• **Data to examine**:
━━━━━━━━

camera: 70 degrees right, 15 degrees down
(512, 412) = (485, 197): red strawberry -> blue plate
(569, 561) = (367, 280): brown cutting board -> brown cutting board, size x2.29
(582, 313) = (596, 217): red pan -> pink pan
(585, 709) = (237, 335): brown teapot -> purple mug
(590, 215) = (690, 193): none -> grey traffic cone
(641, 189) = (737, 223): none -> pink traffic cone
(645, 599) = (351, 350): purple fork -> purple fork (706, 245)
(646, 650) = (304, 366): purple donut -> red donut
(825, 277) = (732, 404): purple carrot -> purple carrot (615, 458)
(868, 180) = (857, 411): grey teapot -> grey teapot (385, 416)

━━━━━━━━

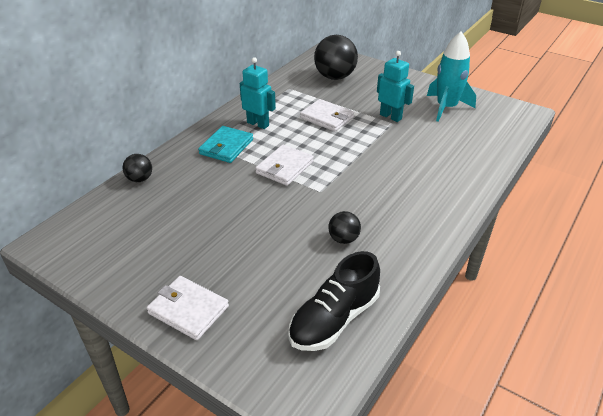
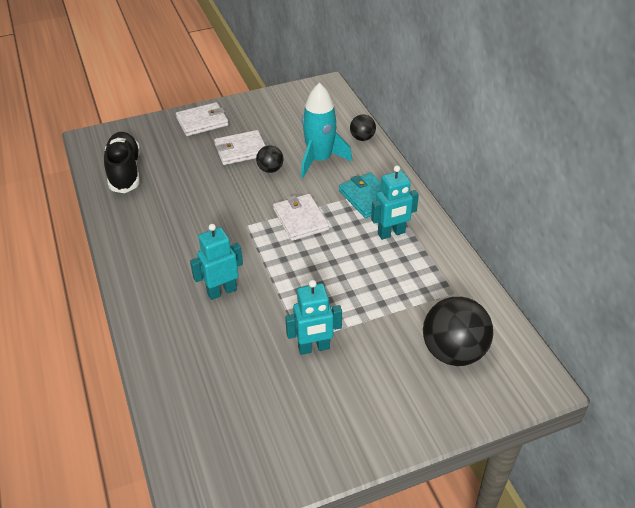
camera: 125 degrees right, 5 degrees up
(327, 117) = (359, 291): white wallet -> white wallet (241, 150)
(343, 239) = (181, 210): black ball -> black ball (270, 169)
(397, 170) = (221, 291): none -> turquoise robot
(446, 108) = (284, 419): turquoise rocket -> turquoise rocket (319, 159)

━━━━━━━━

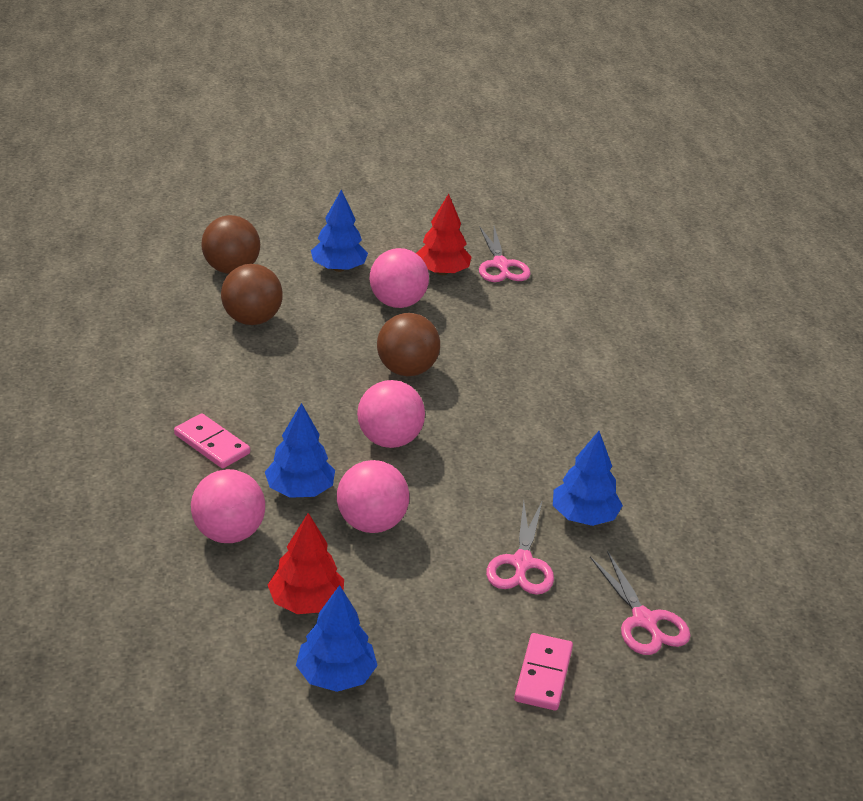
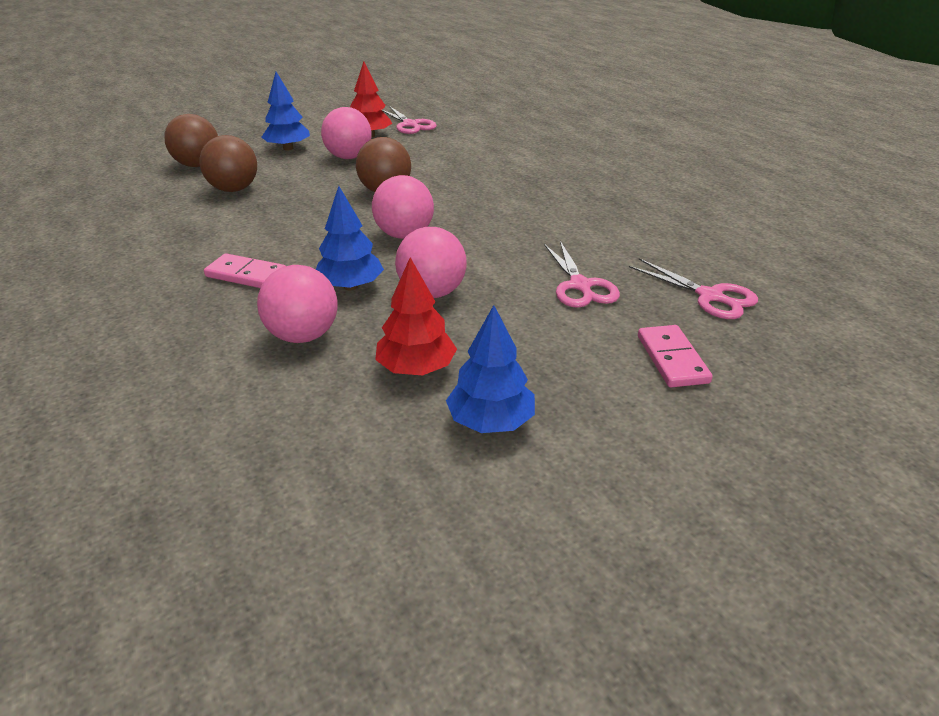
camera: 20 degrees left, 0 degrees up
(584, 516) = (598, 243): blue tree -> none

━━━━━━━━

• **Prompt**:
Search the listing for the string "camera". Copy each line where it is found.

• **Exercise output**:
camera: 70 degrees right, 15 degrees down
camera: 125 degrees right, 5 degrees up
camera: 20 degrees left, 0 degrees up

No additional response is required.